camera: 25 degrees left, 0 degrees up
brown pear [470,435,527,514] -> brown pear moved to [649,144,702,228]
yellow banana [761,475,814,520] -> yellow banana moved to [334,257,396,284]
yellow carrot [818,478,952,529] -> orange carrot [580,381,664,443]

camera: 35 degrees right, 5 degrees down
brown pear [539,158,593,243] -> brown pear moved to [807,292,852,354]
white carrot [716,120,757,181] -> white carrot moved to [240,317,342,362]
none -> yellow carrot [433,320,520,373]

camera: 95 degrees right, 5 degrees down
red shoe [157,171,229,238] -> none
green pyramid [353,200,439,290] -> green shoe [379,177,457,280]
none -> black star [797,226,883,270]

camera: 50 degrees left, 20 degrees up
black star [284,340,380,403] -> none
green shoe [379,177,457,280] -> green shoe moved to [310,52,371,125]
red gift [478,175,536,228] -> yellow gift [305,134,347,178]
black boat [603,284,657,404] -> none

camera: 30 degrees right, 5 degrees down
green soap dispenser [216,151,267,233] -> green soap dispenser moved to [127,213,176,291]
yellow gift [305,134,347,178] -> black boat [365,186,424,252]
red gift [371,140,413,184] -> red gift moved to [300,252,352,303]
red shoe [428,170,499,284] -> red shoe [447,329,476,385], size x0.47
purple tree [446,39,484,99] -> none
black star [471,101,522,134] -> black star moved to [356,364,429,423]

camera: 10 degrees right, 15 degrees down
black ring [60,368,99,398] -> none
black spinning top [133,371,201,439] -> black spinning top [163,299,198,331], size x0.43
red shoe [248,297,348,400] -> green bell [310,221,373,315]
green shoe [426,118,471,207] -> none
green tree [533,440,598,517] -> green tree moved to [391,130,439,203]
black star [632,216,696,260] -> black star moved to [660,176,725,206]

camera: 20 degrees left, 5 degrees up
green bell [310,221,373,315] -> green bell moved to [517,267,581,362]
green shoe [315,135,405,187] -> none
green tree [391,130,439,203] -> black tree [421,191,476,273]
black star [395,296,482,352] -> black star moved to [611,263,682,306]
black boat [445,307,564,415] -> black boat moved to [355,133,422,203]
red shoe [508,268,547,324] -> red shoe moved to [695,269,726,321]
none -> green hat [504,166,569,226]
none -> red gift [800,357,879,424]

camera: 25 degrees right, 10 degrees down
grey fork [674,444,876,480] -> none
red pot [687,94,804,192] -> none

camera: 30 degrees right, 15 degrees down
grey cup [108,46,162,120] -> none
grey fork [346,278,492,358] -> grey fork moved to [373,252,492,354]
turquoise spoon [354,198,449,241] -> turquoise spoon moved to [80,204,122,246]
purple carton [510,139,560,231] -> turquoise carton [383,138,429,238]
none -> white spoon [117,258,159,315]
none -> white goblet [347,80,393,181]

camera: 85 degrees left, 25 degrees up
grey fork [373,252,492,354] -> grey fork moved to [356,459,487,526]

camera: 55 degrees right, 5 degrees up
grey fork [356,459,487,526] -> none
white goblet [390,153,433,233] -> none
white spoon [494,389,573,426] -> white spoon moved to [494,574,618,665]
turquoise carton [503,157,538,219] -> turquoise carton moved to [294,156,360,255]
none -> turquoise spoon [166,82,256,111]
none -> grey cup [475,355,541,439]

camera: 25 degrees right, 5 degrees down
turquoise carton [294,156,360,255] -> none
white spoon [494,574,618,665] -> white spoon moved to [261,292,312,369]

Assigned task: Above are the entries. Copy exactly the part that opens with the line containing "purple carton [510,139,560,231]" and closes with the line containing "grey fork [356,459,487,526] -> none", and no more.

Exercise answer:
purple carton [510,139,560,231] -> turquoise carton [383,138,429,238]
none -> white spoon [117,258,159,315]
none -> white goblet [347,80,393,181]

camera: 85 degrees left, 25 degrees up
grey fork [373,252,492,354] -> grey fork moved to [356,459,487,526]

camera: 55 degrees right, 5 degrees up
grey fork [356,459,487,526] -> none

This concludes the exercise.